Data excerpt:
*-*-*
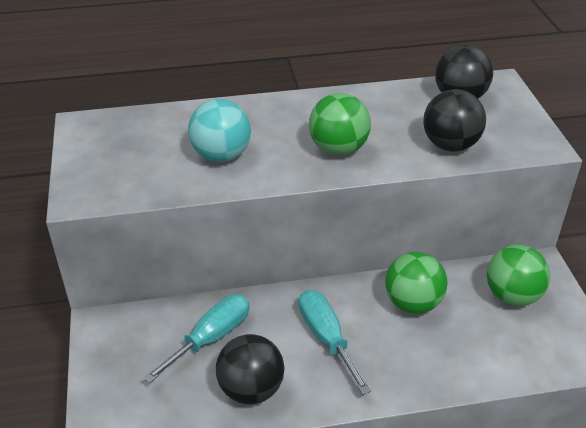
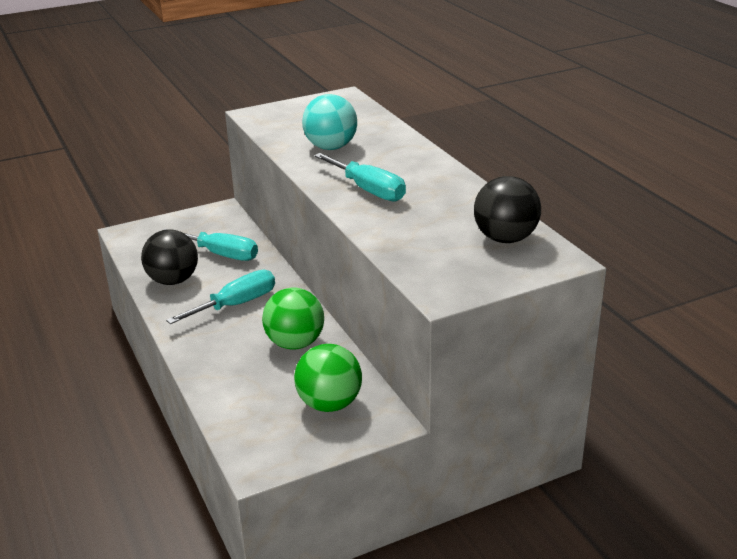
camera: 75 degrees right, 10 degrees down
(338, 149) = (368, 190): green ball -> turquoise screwdriver
(450, 145) = (409, 241): black ball -> none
*-*-*
What to produce: Before writing out the material above, please remove its pictures; everything else stays exact.

Result below:
camera: 75 degrees right, 10 degrees down
(338, 149) = (368, 190): green ball -> turquoise screwdriver
(450, 145) = (409, 241): black ball -> none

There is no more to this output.